> _Stored data_:
_ _ _ _
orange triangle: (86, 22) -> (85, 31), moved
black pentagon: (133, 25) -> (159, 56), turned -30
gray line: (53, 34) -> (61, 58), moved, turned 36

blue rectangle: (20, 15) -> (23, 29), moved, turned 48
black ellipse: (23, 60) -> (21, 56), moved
_ _ _ _
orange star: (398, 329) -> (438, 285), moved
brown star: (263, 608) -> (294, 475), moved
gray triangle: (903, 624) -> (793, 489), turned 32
_ _ _ _
> _Exercise directions_:
In the listing above, the lines from the one containing "orange triangle: (86, 22) -> (85, 31), moved" through the one containing "black ellipse: (23, 60) -> (21, 56), moved" must be set down exactly, with no other lines.

> _Exercise solution_:
orange triangle: (86, 22) -> (85, 31), moved
black pentagon: (133, 25) -> (159, 56), turned -30
gray line: (53, 34) -> (61, 58), moved, turned 36

blue rectangle: (20, 15) -> (23, 29), moved, turned 48
black ellipse: (23, 60) -> (21, 56), moved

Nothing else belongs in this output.